Content starts

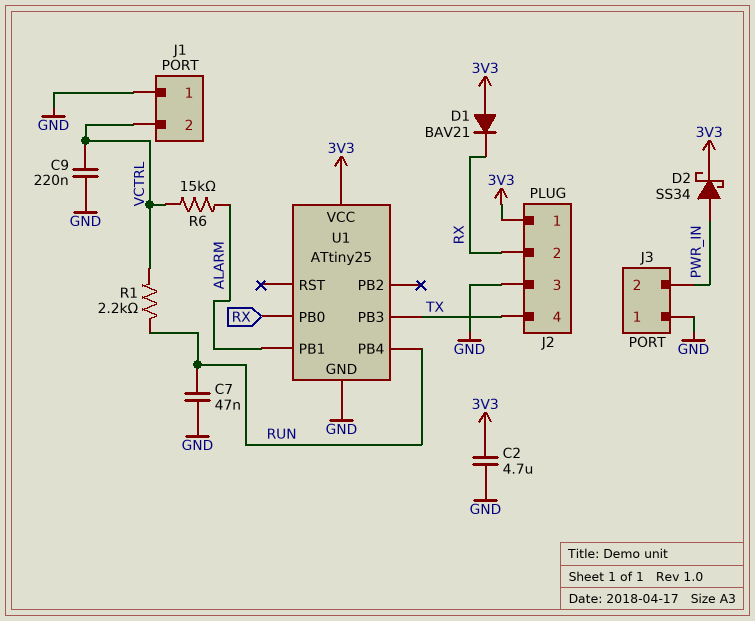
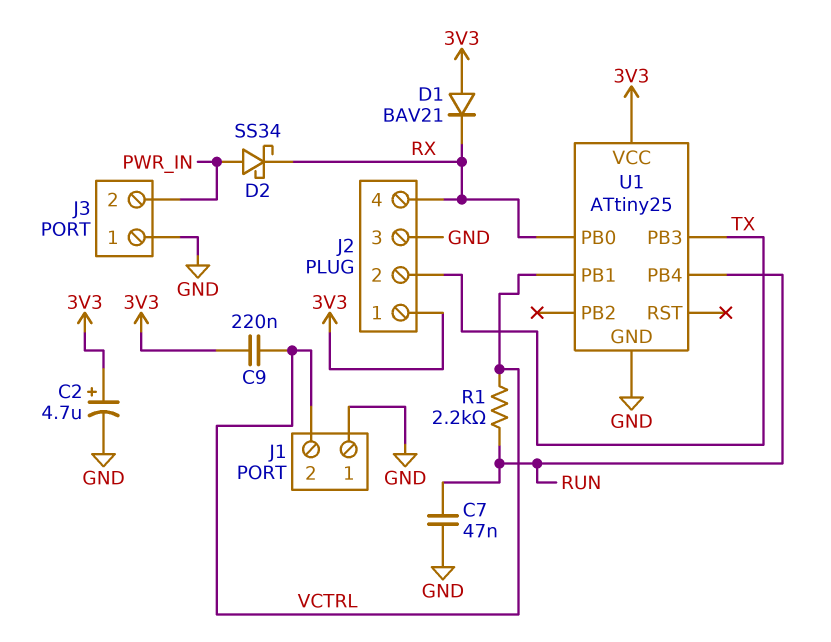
C2: 4.7uF (3V3, GND) -> 4.7uF (plus 3V3, minus GND)
C9: 220nF (GND, VCTRL) -> 220nF (3V3, VCTRL)
D2: schottky SS34 (A PWR_IN, K 3V3) -> schottky SS34 (A PWR_IN, K RX)
J2 pin 2: RX -> TX
J2 pin 4: TX -> RX
R6: 15k (ALARM, VCTRL) -> none
U1 pin PB1: ALARM -> VCTRL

Content ends

• _THE TASK_
Transcribe the listing above verbatim. No picture belongs in the result.

• _SOLVED EXERCISE_
C2: 4.7uF (3V3, GND) -> 4.7uF (plus 3V3, minus GND)
C9: 220nF (GND, VCTRL) -> 220nF (3V3, VCTRL)
D2: schottky SS34 (A PWR_IN, K 3V3) -> schottky SS34 (A PWR_IN, K RX)
J2 pin 2: RX -> TX
J2 pin 4: TX -> RX
R6: 15k (ALARM, VCTRL) -> none
U1 pin PB1: ALARM -> VCTRL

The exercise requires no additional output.